◆ Records for the exercise ◆
···

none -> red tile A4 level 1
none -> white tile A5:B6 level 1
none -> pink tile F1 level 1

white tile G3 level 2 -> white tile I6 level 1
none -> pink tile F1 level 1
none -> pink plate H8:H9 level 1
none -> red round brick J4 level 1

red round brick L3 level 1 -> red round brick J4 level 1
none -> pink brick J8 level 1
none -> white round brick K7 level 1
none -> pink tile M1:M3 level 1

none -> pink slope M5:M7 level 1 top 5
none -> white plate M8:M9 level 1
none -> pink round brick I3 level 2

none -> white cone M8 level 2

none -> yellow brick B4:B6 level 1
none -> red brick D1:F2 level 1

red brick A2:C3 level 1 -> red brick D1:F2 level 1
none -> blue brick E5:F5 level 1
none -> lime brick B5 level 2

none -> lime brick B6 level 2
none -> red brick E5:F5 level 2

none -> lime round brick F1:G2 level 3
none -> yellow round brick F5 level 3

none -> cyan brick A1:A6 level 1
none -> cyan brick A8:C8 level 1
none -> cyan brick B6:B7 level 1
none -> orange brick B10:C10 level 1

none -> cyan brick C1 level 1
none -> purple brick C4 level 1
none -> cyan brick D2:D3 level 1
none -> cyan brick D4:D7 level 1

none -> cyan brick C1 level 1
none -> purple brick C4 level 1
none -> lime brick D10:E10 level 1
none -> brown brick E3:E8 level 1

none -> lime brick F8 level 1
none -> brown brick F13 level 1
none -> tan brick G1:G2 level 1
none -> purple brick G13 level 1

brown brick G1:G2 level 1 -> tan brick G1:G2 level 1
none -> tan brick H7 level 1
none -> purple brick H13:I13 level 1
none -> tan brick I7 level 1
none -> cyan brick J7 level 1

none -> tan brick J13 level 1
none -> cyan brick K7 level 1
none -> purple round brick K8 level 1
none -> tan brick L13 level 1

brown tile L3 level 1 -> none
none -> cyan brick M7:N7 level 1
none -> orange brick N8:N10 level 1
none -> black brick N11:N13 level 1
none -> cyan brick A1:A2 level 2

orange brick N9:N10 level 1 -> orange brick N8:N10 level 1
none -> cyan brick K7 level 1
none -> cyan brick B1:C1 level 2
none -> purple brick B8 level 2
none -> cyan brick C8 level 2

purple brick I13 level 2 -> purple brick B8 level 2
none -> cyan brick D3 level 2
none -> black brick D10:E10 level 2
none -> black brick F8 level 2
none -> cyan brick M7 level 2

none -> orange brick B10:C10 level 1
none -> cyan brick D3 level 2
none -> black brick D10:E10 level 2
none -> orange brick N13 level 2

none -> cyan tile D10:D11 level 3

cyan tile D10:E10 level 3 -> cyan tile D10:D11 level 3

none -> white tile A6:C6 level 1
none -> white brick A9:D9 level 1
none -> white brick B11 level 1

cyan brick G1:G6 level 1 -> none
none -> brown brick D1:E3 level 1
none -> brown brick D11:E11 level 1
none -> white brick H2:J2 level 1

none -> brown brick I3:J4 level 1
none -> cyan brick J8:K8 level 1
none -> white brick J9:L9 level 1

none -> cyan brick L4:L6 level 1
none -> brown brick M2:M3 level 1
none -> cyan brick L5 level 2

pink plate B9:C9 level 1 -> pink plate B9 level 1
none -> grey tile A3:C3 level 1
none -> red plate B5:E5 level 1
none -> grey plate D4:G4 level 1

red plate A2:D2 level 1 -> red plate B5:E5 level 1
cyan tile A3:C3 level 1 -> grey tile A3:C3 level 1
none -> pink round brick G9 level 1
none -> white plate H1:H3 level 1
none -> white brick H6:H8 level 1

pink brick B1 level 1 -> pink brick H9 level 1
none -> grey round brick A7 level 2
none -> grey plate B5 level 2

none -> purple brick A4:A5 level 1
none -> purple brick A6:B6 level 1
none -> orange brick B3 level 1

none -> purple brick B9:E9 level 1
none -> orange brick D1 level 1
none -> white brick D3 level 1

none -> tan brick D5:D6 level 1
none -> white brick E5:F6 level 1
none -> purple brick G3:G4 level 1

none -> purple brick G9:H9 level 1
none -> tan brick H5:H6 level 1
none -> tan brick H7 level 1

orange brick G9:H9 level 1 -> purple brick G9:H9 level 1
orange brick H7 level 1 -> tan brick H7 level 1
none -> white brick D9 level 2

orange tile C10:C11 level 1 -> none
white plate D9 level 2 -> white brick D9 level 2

···

◆ What is being asked ◆
In the entries above, which lines hold the string "round"? Report all of them.

◆ Solution to the problem ◆
none -> red round brick J4 level 1
red round brick L3 level 1 -> red round brick J4 level 1
none -> white round brick K7 level 1
none -> pink round brick I3 level 2
none -> lime round brick F1:G2 level 3
none -> yellow round brick F5 level 3
none -> purple round brick K8 level 1
none -> pink round brick G9 level 1
none -> grey round brick A7 level 2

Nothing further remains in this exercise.